■ **Exercise prompt**: Only the last stretch of the records is wanted: restate word for word the line with "brown semicircle: (89, 74)" and every line after it.

(Shape position updates)

[Start of section]

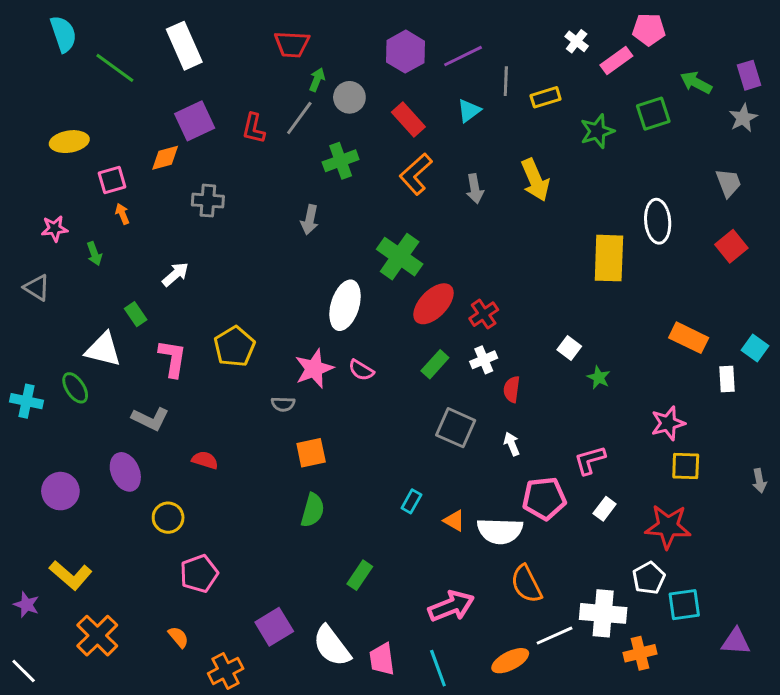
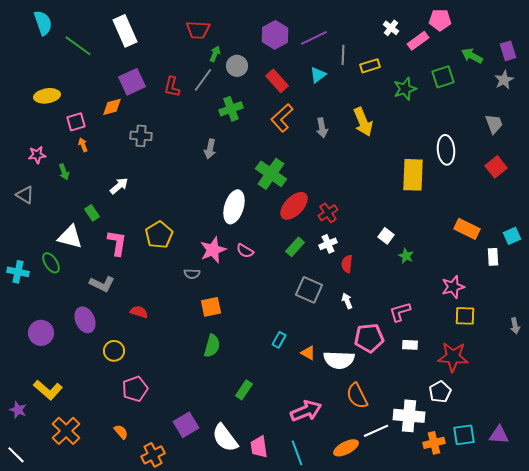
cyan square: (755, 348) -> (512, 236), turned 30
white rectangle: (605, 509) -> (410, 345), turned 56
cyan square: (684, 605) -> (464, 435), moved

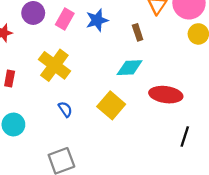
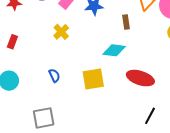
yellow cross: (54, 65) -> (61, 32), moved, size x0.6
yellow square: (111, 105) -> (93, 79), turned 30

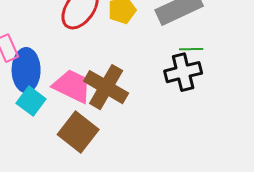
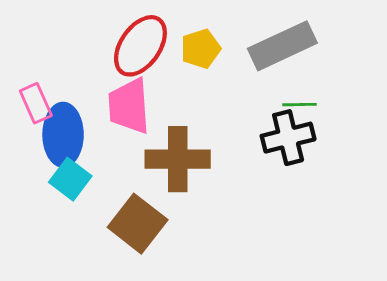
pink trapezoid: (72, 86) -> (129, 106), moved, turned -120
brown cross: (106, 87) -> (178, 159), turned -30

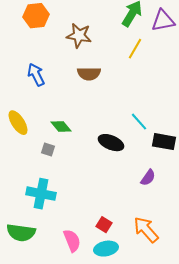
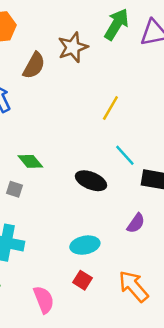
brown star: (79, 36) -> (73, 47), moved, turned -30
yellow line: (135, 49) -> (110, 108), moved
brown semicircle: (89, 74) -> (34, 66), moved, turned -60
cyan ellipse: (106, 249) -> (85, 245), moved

[End of section]

■ **Reply**:
brown semicircle: (89, 74) -> (34, 66), moved, turned -60
cyan ellipse: (106, 249) -> (85, 245), moved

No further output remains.